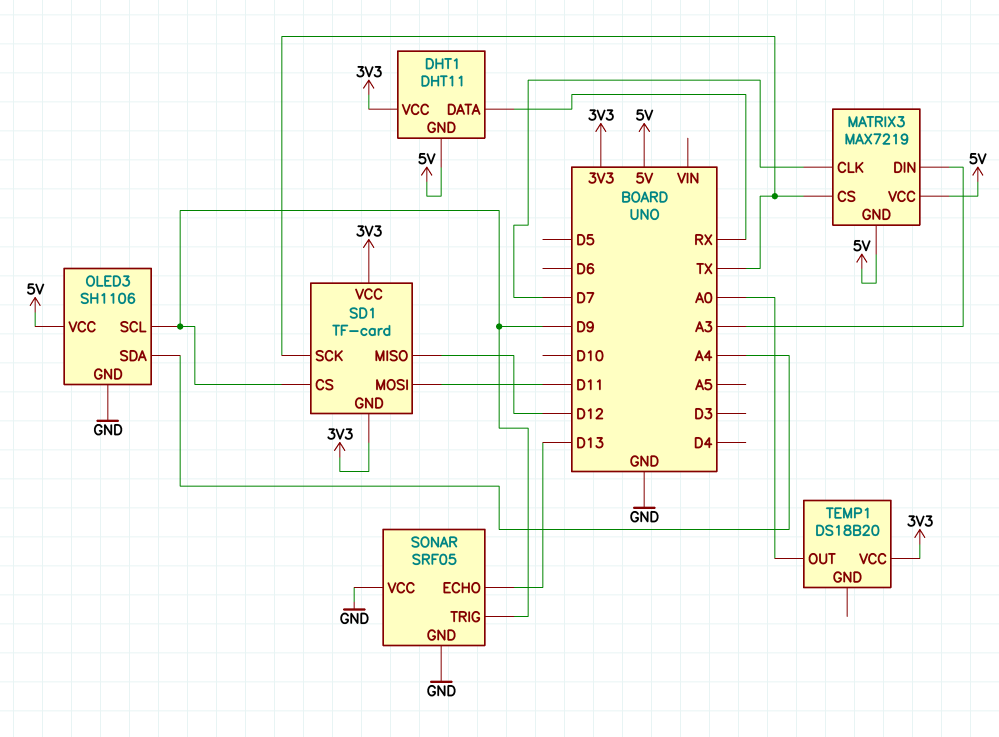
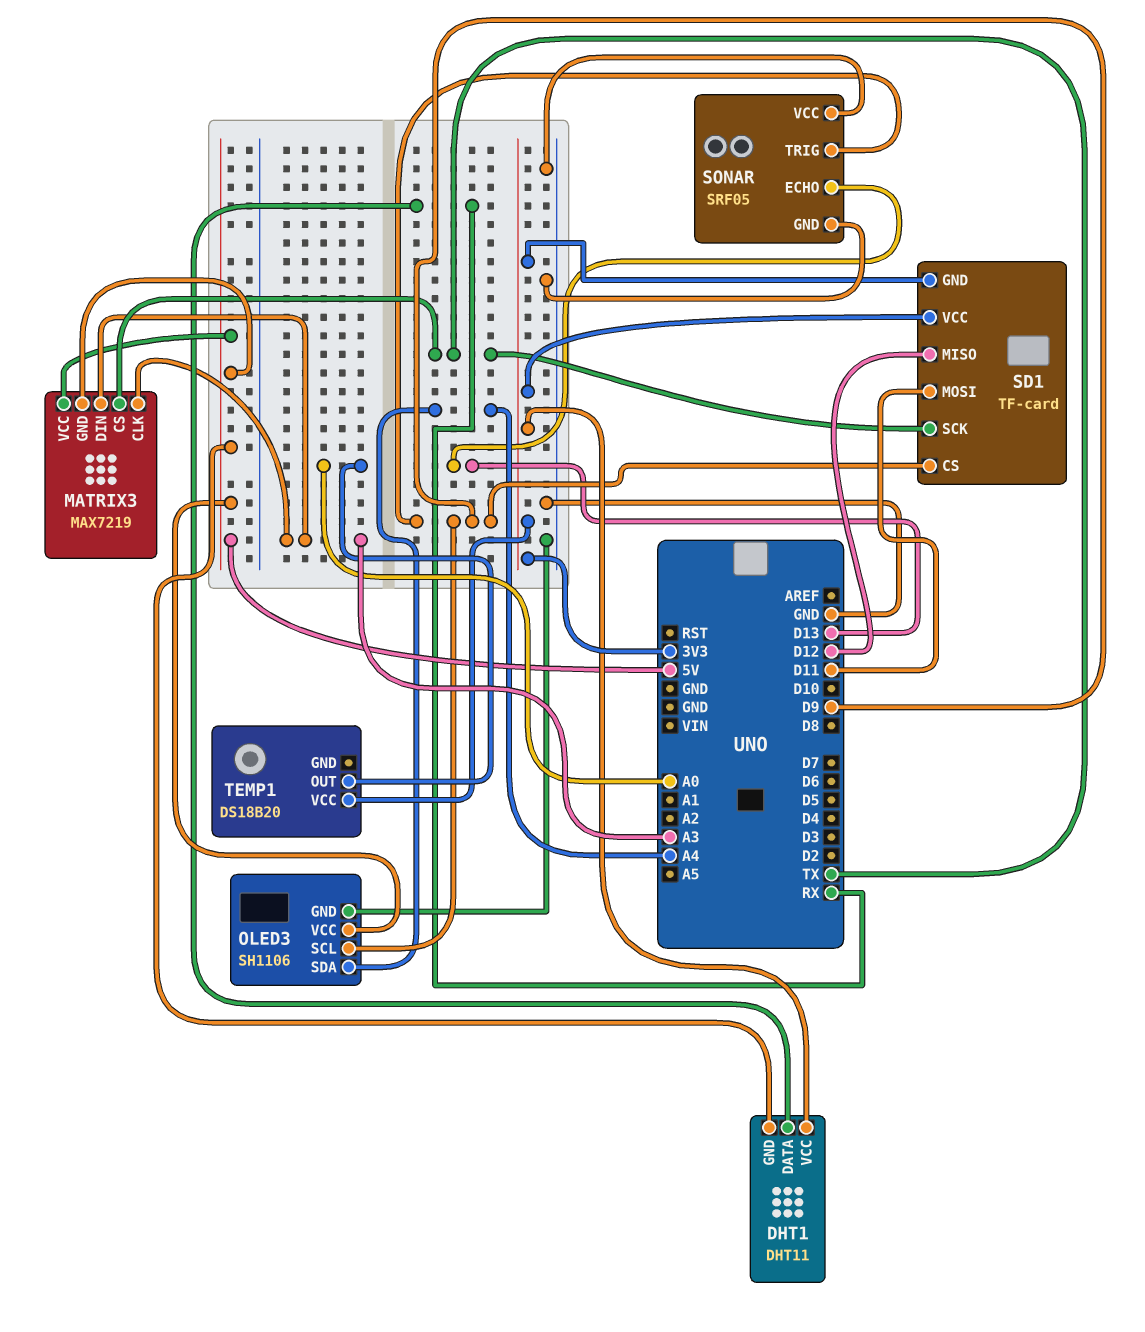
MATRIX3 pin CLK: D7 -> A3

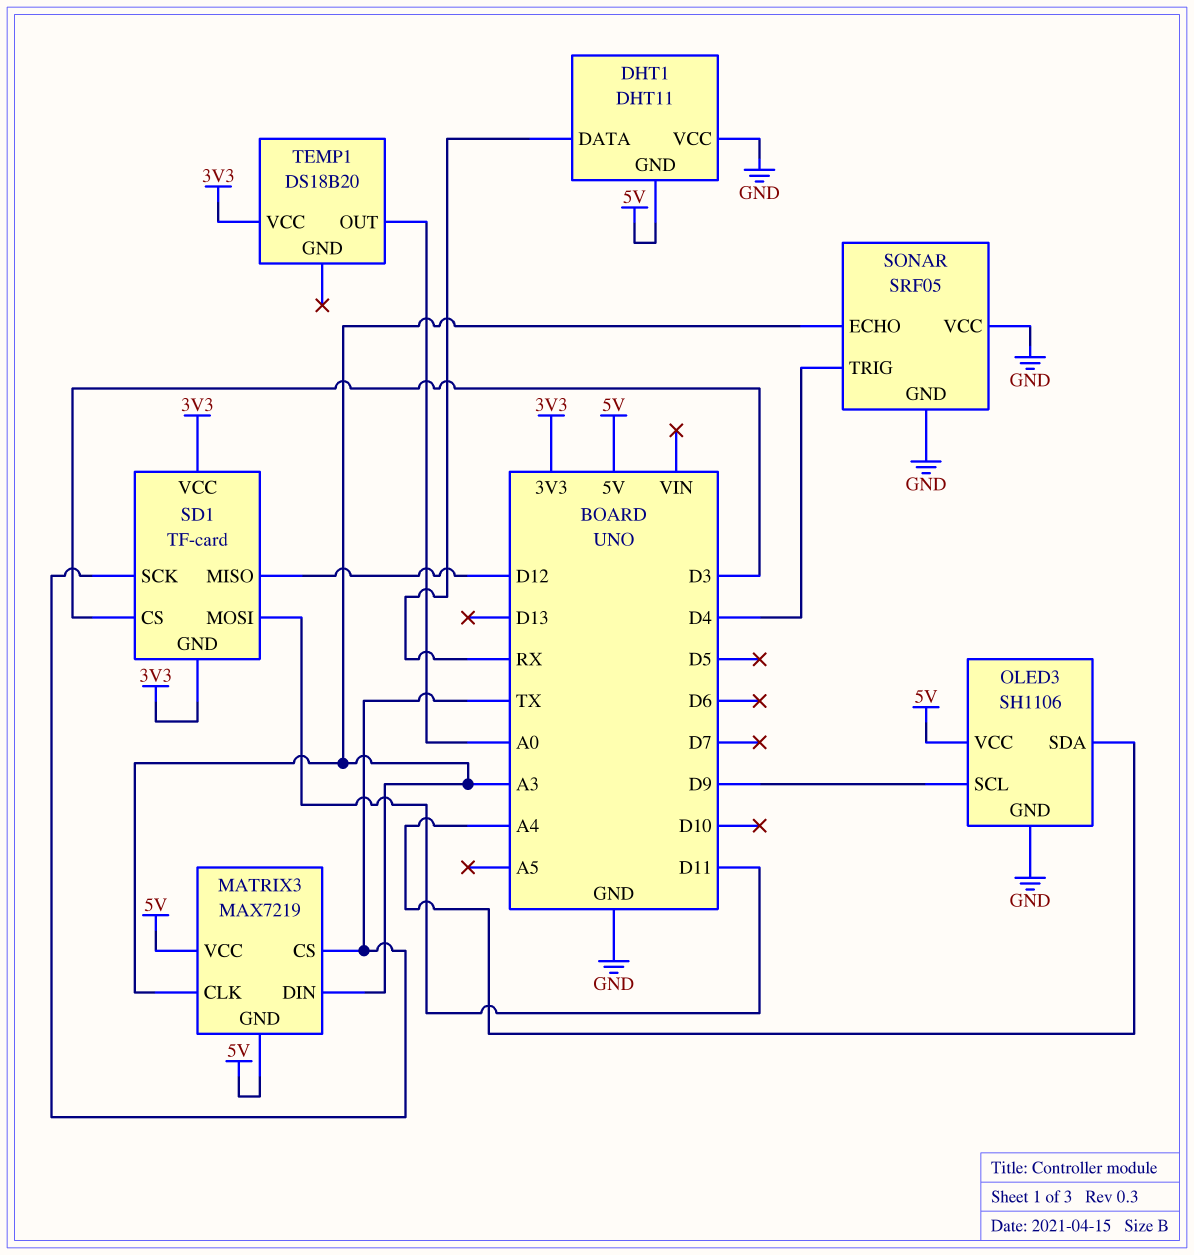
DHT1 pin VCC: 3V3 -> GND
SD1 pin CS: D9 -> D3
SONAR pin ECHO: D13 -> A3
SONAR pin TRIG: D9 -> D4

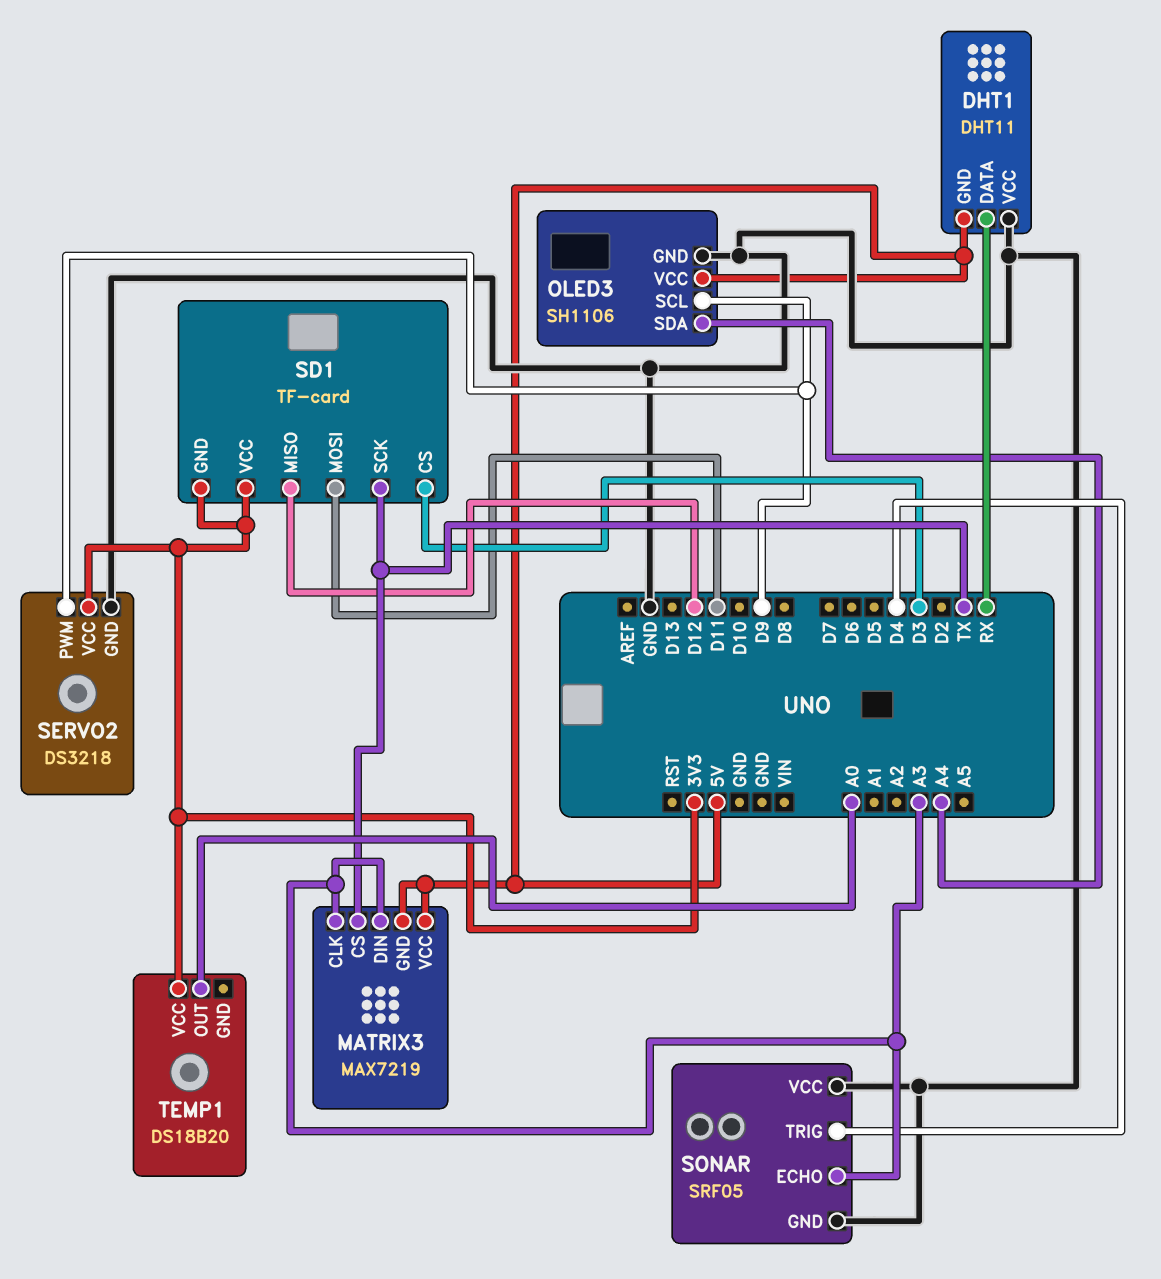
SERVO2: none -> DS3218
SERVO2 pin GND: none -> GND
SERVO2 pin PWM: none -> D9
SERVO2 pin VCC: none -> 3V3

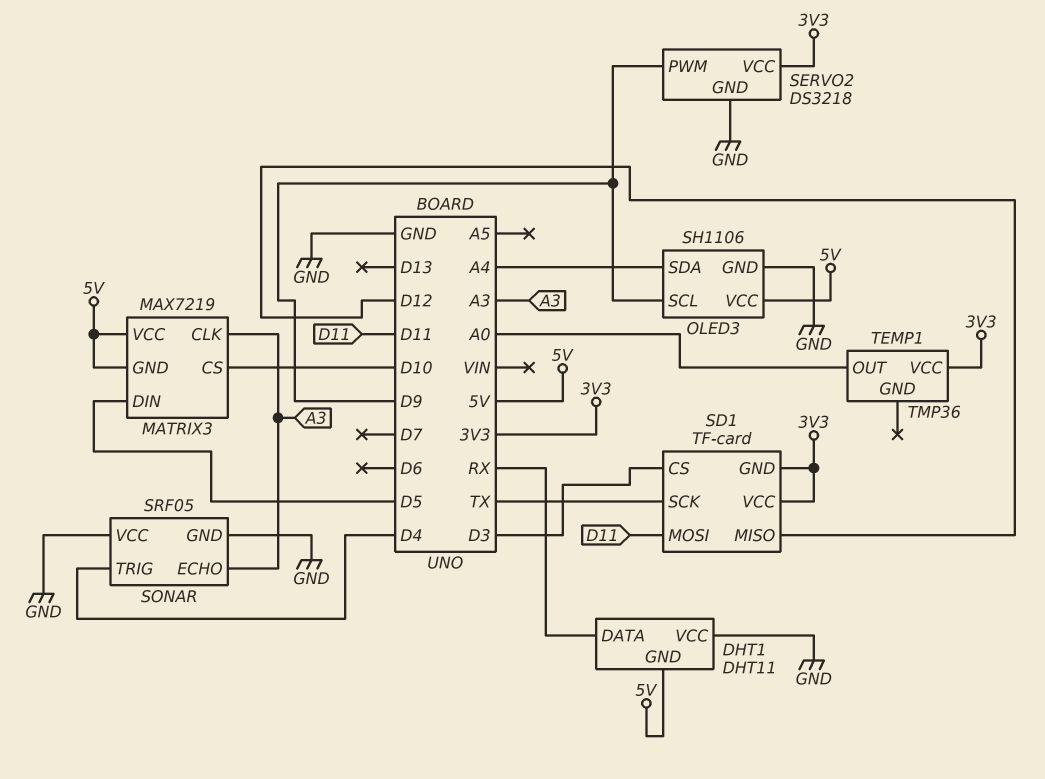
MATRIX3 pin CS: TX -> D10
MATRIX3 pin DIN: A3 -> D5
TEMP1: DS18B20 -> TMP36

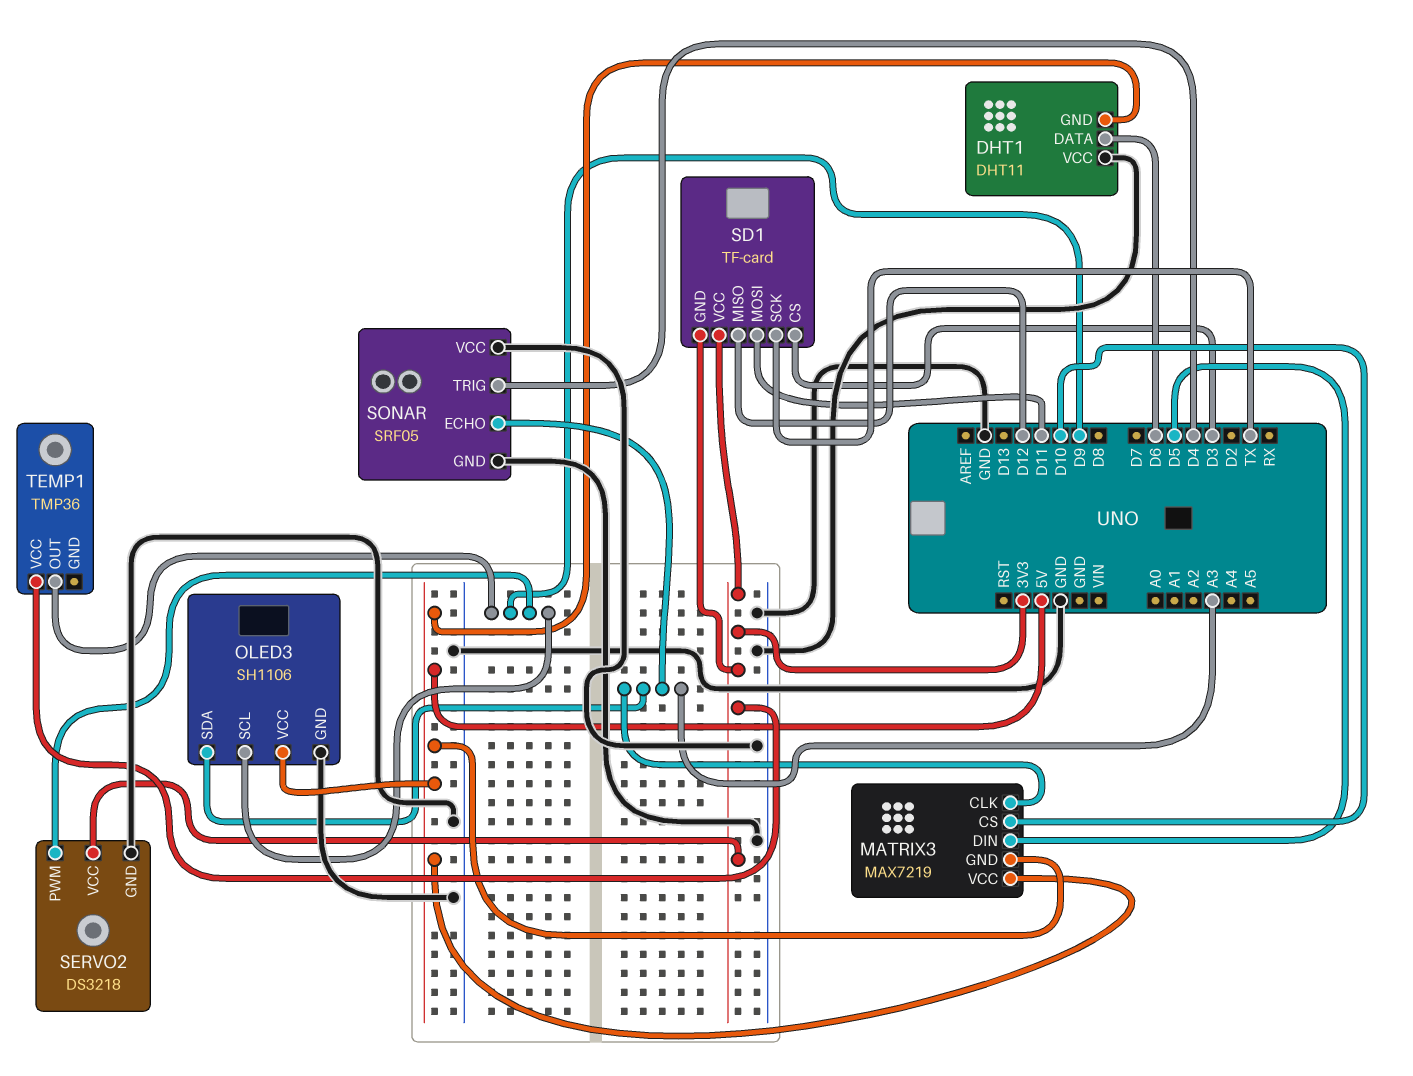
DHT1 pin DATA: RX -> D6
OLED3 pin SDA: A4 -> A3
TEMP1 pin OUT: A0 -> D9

+--

▶ **Assignment**
The answer must consist of every line from the entries above that contains the string "none".

▶ **Exercise answer**
SERVO2: none -> DS3218
SERVO2 pin GND: none -> GND
SERVO2 pin PWM: none -> D9
SERVO2 pin VCC: none -> 3V3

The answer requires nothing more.